>>>>>
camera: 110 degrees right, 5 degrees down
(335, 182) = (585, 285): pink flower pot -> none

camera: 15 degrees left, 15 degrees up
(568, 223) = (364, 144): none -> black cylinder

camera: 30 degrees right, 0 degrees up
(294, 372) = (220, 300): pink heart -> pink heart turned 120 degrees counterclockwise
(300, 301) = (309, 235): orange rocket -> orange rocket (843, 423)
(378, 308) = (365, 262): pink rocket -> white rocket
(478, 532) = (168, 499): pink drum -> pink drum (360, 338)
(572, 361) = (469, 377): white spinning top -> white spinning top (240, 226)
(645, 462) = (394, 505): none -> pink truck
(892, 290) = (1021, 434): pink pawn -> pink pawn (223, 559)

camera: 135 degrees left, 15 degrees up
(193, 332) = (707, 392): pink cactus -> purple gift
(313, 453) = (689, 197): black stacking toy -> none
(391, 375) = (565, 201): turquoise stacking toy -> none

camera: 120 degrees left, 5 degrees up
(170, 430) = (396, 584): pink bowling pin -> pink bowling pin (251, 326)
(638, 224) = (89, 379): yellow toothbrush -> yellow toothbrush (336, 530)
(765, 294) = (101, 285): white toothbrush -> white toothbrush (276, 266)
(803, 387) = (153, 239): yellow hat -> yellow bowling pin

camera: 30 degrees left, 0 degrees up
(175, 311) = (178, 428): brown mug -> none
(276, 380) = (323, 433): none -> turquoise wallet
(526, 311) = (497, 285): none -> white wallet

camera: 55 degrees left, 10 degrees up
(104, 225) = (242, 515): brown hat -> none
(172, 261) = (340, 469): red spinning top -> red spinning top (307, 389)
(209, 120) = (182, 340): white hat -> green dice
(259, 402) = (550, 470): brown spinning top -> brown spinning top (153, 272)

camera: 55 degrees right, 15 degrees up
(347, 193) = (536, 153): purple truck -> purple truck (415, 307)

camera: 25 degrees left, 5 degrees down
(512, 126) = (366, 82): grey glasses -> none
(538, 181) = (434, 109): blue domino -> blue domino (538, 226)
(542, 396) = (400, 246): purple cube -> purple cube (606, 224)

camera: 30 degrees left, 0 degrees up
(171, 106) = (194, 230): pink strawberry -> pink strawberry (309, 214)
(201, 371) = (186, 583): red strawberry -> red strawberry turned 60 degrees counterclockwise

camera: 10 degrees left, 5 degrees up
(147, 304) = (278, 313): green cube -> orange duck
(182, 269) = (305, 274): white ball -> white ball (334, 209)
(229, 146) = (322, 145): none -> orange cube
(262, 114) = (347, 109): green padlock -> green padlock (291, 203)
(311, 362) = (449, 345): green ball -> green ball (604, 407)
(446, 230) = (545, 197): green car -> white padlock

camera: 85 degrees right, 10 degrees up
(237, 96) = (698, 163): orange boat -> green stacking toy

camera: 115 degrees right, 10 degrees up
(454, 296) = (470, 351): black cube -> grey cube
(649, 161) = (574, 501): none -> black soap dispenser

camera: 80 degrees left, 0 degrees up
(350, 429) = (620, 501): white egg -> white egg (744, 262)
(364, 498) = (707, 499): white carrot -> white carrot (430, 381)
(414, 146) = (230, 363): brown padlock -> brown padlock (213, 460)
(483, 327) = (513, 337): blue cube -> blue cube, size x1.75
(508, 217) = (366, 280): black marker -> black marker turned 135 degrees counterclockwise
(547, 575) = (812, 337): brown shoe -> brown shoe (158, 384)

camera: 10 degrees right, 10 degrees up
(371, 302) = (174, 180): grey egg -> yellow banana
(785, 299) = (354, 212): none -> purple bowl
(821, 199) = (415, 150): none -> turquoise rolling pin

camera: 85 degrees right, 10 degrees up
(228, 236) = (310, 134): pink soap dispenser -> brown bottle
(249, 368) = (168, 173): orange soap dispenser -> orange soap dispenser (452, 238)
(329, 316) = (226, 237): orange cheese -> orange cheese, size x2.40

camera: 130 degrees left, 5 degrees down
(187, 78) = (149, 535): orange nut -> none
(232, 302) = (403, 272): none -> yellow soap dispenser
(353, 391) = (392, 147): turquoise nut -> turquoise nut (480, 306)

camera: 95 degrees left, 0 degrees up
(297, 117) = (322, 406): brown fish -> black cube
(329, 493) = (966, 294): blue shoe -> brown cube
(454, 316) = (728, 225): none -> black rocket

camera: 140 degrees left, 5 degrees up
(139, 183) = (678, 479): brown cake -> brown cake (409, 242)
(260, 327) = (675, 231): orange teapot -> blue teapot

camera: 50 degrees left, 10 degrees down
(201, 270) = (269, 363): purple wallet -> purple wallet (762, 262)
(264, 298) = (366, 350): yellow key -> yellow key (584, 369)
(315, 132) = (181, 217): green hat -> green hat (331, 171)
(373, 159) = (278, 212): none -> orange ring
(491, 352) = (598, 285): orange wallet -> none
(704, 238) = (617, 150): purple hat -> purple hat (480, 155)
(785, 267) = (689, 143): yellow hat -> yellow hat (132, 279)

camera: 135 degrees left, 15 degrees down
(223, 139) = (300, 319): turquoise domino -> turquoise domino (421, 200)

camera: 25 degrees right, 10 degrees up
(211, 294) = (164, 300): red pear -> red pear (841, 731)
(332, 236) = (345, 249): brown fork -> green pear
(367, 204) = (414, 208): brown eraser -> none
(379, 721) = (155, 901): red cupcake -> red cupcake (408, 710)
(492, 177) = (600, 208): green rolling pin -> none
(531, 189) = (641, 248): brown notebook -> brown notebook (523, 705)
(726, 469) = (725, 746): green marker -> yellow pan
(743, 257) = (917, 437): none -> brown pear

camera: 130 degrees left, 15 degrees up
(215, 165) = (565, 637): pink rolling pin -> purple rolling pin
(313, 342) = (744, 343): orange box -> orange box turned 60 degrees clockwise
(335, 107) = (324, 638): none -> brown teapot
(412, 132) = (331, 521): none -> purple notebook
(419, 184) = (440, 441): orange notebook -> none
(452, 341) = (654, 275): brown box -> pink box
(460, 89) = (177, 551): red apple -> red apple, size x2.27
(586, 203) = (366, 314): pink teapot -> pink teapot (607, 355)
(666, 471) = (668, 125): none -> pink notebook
<<<<<
Set out every record in full, exactly as given.

camera: 110 degrees right, 5 degrees down
(335, 182) = (585, 285): pink flower pot -> none

camera: 15 degrees left, 15 degrees up
(568, 223) = (364, 144): none -> black cylinder

camera: 30 degrees right, 0 degrees up
(294, 372) = (220, 300): pink heart -> pink heart turned 120 degrees counterclockwise
(300, 301) = (309, 235): orange rocket -> orange rocket (843, 423)
(378, 308) = (365, 262): pink rocket -> white rocket
(478, 532) = (168, 499): pink drum -> pink drum (360, 338)
(572, 361) = (469, 377): white spinning top -> white spinning top (240, 226)
(645, 462) = (394, 505): none -> pink truck
(892, 290) = (1021, 434): pink pawn -> pink pawn (223, 559)

camera: 135 degrees left, 15 degrees up
(193, 332) = (707, 392): pink cactus -> purple gift
(313, 453) = (689, 197): black stacking toy -> none
(391, 375) = (565, 201): turquoise stacking toy -> none

camera: 120 degrees left, 5 degrees up
(170, 430) = (396, 584): pink bowling pin -> pink bowling pin (251, 326)
(638, 224) = (89, 379): yellow toothbrush -> yellow toothbrush (336, 530)
(765, 294) = (101, 285): white toothbrush -> white toothbrush (276, 266)
(803, 387) = (153, 239): yellow hat -> yellow bowling pin

camera: 30 degrees left, 0 degrees up
(175, 311) = (178, 428): brown mug -> none
(276, 380) = (323, 433): none -> turquoise wallet
(526, 311) = (497, 285): none -> white wallet

camera: 55 degrees left, 10 degrees up
(104, 225) = (242, 515): brown hat -> none
(172, 261) = (340, 469): red spinning top -> red spinning top (307, 389)
(209, 120) = (182, 340): white hat -> green dice
(259, 402) = (550, 470): brown spinning top -> brown spinning top (153, 272)

camera: 55 degrees right, 15 degrees up
(347, 193) = (536, 153): purple truck -> purple truck (415, 307)

camera: 25 degrees left, 5 degrees down
(512, 126) = (366, 82): grey glasses -> none
(538, 181) = (434, 109): blue domino -> blue domino (538, 226)
(542, 396) = (400, 246): purple cube -> purple cube (606, 224)

camera: 30 degrees left, 0 degrees up
(171, 106) = (194, 230): pink strawberry -> pink strawberry (309, 214)
(201, 371) = (186, 583): red strawberry -> red strawberry turned 60 degrees counterclockwise

camera: 10 degrees left, 5 degrees up
(147, 304) = (278, 313): green cube -> orange duck
(182, 269) = (305, 274): white ball -> white ball (334, 209)
(229, 146) = (322, 145): none -> orange cube
(262, 114) = (347, 109): green padlock -> green padlock (291, 203)
(311, 362) = (449, 345): green ball -> green ball (604, 407)
(446, 230) = (545, 197): green car -> white padlock

camera: 85 degrees right, 10 degrees up
(237, 96) = (698, 163): orange boat -> green stacking toy

camera: 115 degrees right, 10 degrees up
(454, 296) = (470, 351): black cube -> grey cube
(649, 161) = (574, 501): none -> black soap dispenser

camera: 80 degrees left, 0 degrees up
(350, 429) = (620, 501): white egg -> white egg (744, 262)
(364, 498) = (707, 499): white carrot -> white carrot (430, 381)
(414, 146) = (230, 363): brown padlock -> brown padlock (213, 460)
(483, 327) = (513, 337): blue cube -> blue cube, size x1.75
(508, 217) = (366, 280): black marker -> black marker turned 135 degrees counterclockwise
(547, 575) = (812, 337): brown shoe -> brown shoe (158, 384)

camera: 10 degrees right, 10 degrees up
(371, 302) = (174, 180): grey egg -> yellow banana
(785, 299) = (354, 212): none -> purple bowl
(821, 199) = (415, 150): none -> turquoise rolling pin

camera: 85 degrees right, 10 degrees up
(228, 236) = (310, 134): pink soap dispenser -> brown bottle
(249, 368) = (168, 173): orange soap dispenser -> orange soap dispenser (452, 238)
(329, 316) = (226, 237): orange cheese -> orange cheese, size x2.40

camera: 130 degrees left, 5 degrees down
(187, 78) = (149, 535): orange nut -> none
(232, 302) = (403, 272): none -> yellow soap dispenser
(353, 391) = (392, 147): turquoise nut -> turquoise nut (480, 306)

camera: 95 degrees left, 0 degrees up
(297, 117) = (322, 406): brown fish -> black cube
(329, 493) = (966, 294): blue shoe -> brown cube
(454, 316) = (728, 225): none -> black rocket

camera: 140 degrees left, 5 degrees up
(139, 183) = (678, 479): brown cake -> brown cake (409, 242)
(260, 327) = (675, 231): orange teapot -> blue teapot

camera: 50 degrees left, 10 degrees down
(201, 270) = (269, 363): purple wallet -> purple wallet (762, 262)
(264, 298) = (366, 350): yellow key -> yellow key (584, 369)
(315, 132) = (181, 217): green hat -> green hat (331, 171)
(373, 159) = (278, 212): none -> orange ring
(491, 352) = (598, 285): orange wallet -> none
(704, 238) = (617, 150): purple hat -> purple hat (480, 155)
(785, 267) = (689, 143): yellow hat -> yellow hat (132, 279)

camera: 135 degrees left, 15 degrees down
(223, 139) = (300, 319): turquoise domino -> turquoise domino (421, 200)

camera: 25 degrees right, 10 degrees up
(211, 294) = (164, 300): red pear -> red pear (841, 731)
(332, 236) = (345, 249): brown fork -> green pear
(367, 204) = (414, 208): brown eraser -> none
(379, 721) = (155, 901): red cupcake -> red cupcake (408, 710)
(492, 177) = (600, 208): green rolling pin -> none
(531, 189) = (641, 248): brown notebook -> brown notebook (523, 705)
(726, 469) = (725, 746): green marker -> yellow pan
(743, 257) = (917, 437): none -> brown pear

camera: 130 degrees left, 15 degrees up
(215, 165) = (565, 637): pink rolling pin -> purple rolling pin
(313, 342) = (744, 343): orange box -> orange box turned 60 degrees clockwise
(335, 107) = (324, 638): none -> brown teapot
(412, 132) = (331, 521): none -> purple notebook
(419, 184) = (440, 441): orange notebook -> none
(452, 341) = (654, 275): brown box -> pink box
(460, 89) = (177, 551): red apple -> red apple, size x2.27
(586, 203) = (366, 314): pink teapot -> pink teapot (607, 355)
(666, 471) = (668, 125): none -> pink notebook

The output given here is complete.